[[ Information shown open ]]

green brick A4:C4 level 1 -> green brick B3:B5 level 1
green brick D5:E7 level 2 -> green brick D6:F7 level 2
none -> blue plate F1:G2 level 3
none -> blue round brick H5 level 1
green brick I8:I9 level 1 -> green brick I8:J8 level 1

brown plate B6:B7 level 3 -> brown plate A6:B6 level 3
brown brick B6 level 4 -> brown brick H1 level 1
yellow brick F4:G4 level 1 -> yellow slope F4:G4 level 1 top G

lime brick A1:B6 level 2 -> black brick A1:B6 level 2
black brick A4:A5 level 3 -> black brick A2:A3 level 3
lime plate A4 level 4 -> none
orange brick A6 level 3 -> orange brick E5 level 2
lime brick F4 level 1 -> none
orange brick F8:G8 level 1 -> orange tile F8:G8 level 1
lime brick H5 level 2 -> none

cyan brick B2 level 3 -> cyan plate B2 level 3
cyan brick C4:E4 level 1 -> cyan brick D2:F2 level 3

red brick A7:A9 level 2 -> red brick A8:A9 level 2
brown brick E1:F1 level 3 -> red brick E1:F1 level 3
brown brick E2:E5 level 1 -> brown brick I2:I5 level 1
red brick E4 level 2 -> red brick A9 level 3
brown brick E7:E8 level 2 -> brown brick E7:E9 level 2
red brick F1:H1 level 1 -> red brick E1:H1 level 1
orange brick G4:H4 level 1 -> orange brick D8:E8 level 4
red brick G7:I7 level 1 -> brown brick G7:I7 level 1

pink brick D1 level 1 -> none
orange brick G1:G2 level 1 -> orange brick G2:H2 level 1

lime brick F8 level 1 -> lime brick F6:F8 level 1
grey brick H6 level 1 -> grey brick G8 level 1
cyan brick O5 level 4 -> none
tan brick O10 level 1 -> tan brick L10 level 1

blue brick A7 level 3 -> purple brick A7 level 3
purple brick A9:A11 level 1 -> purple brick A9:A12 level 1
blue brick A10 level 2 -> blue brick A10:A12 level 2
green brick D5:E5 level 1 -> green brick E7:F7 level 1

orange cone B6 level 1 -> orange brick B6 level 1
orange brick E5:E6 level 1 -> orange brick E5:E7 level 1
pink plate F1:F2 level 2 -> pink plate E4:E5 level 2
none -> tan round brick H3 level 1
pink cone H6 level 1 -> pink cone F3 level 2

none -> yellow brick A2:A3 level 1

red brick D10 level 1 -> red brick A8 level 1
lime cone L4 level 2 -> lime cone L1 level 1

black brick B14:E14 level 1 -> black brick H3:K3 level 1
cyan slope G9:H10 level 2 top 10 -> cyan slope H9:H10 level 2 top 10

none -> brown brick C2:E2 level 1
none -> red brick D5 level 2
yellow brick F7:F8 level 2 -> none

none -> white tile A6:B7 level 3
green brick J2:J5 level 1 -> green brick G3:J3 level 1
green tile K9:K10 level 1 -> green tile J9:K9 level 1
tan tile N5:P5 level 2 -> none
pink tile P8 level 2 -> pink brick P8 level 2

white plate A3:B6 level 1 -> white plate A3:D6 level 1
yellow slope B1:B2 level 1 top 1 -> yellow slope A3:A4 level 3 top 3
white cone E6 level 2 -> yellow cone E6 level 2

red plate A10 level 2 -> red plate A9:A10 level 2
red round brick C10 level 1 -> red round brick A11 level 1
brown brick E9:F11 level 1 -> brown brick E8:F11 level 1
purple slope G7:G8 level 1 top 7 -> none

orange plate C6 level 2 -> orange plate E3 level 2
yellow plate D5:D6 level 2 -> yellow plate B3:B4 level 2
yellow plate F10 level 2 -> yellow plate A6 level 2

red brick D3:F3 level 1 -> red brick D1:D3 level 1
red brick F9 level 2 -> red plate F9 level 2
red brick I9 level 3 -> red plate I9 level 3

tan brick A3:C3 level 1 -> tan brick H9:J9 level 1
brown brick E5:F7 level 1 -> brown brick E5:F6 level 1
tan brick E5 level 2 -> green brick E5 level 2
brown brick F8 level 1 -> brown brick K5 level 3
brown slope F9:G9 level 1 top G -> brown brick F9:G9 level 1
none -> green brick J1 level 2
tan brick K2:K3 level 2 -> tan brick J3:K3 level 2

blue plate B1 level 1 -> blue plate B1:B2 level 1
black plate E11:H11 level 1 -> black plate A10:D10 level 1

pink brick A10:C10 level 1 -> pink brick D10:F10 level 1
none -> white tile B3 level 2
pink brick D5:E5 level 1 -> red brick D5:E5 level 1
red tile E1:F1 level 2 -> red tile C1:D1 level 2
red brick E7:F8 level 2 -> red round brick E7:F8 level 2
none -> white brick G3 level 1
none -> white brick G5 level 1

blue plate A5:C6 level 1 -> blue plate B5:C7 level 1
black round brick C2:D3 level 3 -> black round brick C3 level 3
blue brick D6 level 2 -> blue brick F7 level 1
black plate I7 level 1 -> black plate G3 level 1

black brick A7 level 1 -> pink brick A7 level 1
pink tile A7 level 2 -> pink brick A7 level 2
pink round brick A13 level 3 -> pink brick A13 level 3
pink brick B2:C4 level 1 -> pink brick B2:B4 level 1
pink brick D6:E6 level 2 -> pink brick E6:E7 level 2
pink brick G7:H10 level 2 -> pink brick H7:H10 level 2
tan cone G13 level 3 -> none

[[ Information shown closed ]]

Exercise description: All entries must be repeated exactly.

Task response:
green brick A4:C4 level 1 -> green brick B3:B5 level 1
green brick D5:E7 level 2 -> green brick D6:F7 level 2
none -> blue plate F1:G2 level 3
none -> blue round brick H5 level 1
green brick I8:I9 level 1 -> green brick I8:J8 level 1

brown plate B6:B7 level 3 -> brown plate A6:B6 level 3
brown brick B6 level 4 -> brown brick H1 level 1
yellow brick F4:G4 level 1 -> yellow slope F4:G4 level 1 top G

lime brick A1:B6 level 2 -> black brick A1:B6 level 2
black brick A4:A5 level 3 -> black brick A2:A3 level 3
lime plate A4 level 4 -> none
orange brick A6 level 3 -> orange brick E5 level 2
lime brick F4 level 1 -> none
orange brick F8:G8 level 1 -> orange tile F8:G8 level 1
lime brick H5 level 2 -> none

cyan brick B2 level 3 -> cyan plate B2 level 3
cyan brick C4:E4 level 1 -> cyan brick D2:F2 level 3

red brick A7:A9 level 2 -> red brick A8:A9 level 2
brown brick E1:F1 level 3 -> red brick E1:F1 level 3
brown brick E2:E5 level 1 -> brown brick I2:I5 level 1
red brick E4 level 2 -> red brick A9 level 3
brown brick E7:E8 level 2 -> brown brick E7:E9 level 2
red brick F1:H1 level 1 -> red brick E1:H1 level 1
orange brick G4:H4 level 1 -> orange brick D8:E8 level 4
red brick G7:I7 level 1 -> brown brick G7:I7 level 1

pink brick D1 level 1 -> none
orange brick G1:G2 level 1 -> orange brick G2:H2 level 1

lime brick F8 level 1 -> lime brick F6:F8 level 1
grey brick H6 level 1 -> grey brick G8 level 1
cyan brick O5 level 4 -> none
tan brick O10 level 1 -> tan brick L10 level 1

blue brick A7 level 3 -> purple brick A7 level 3
purple brick A9:A11 level 1 -> purple brick A9:A12 level 1
blue brick A10 level 2 -> blue brick A10:A12 level 2
green brick D5:E5 level 1 -> green brick E7:F7 level 1

orange cone B6 level 1 -> orange brick B6 level 1
orange brick E5:E6 level 1 -> orange brick E5:E7 level 1
pink plate F1:F2 level 2 -> pink plate E4:E5 level 2
none -> tan round brick H3 level 1
pink cone H6 level 1 -> pink cone F3 level 2

none -> yellow brick A2:A3 level 1

red brick D10 level 1 -> red brick A8 level 1
lime cone L4 level 2 -> lime cone L1 level 1

black brick B14:E14 level 1 -> black brick H3:K3 level 1
cyan slope G9:H10 level 2 top 10 -> cyan slope H9:H10 level 2 top 10

none -> brown brick C2:E2 level 1
none -> red brick D5 level 2
yellow brick F7:F8 level 2 -> none

none -> white tile A6:B7 level 3
green brick J2:J5 level 1 -> green brick G3:J3 level 1
green tile K9:K10 level 1 -> green tile J9:K9 level 1
tan tile N5:P5 level 2 -> none
pink tile P8 level 2 -> pink brick P8 level 2

white plate A3:B6 level 1 -> white plate A3:D6 level 1
yellow slope B1:B2 level 1 top 1 -> yellow slope A3:A4 level 3 top 3
white cone E6 level 2 -> yellow cone E6 level 2

red plate A10 level 2 -> red plate A9:A10 level 2
red round brick C10 level 1 -> red round brick A11 level 1
brown brick E9:F11 level 1 -> brown brick E8:F11 level 1
purple slope G7:G8 level 1 top 7 -> none

orange plate C6 level 2 -> orange plate E3 level 2
yellow plate D5:D6 level 2 -> yellow plate B3:B4 level 2
yellow plate F10 level 2 -> yellow plate A6 level 2

red brick D3:F3 level 1 -> red brick D1:D3 level 1
red brick F9 level 2 -> red plate F9 level 2
red brick I9 level 3 -> red plate I9 level 3

tan brick A3:C3 level 1 -> tan brick H9:J9 level 1
brown brick E5:F7 level 1 -> brown brick E5:F6 level 1
tan brick E5 level 2 -> green brick E5 level 2
brown brick F8 level 1 -> brown brick K5 level 3
brown slope F9:G9 level 1 top G -> brown brick F9:G9 level 1
none -> green brick J1 level 2
tan brick K2:K3 level 2 -> tan brick J3:K3 level 2

blue plate B1 level 1 -> blue plate B1:B2 level 1
black plate E11:H11 level 1 -> black plate A10:D10 level 1

pink brick A10:C10 level 1 -> pink brick D10:F10 level 1
none -> white tile B3 level 2
pink brick D5:E5 level 1 -> red brick D5:E5 level 1
red tile E1:F1 level 2 -> red tile C1:D1 level 2
red brick E7:F8 level 2 -> red round brick E7:F8 level 2
none -> white brick G3 level 1
none -> white brick G5 level 1

blue plate A5:C6 level 1 -> blue plate B5:C7 level 1
black round brick C2:D3 level 3 -> black round brick C3 level 3
blue brick D6 level 2 -> blue brick F7 level 1
black plate I7 level 1 -> black plate G3 level 1

black brick A7 level 1 -> pink brick A7 level 1
pink tile A7 level 2 -> pink brick A7 level 2
pink round brick A13 level 3 -> pink brick A13 level 3
pink brick B2:C4 level 1 -> pink brick B2:B4 level 1
pink brick D6:E6 level 2 -> pink brick E6:E7 level 2
pink brick G7:H10 level 2 -> pink brick H7:H10 level 2
tan cone G13 level 3 -> none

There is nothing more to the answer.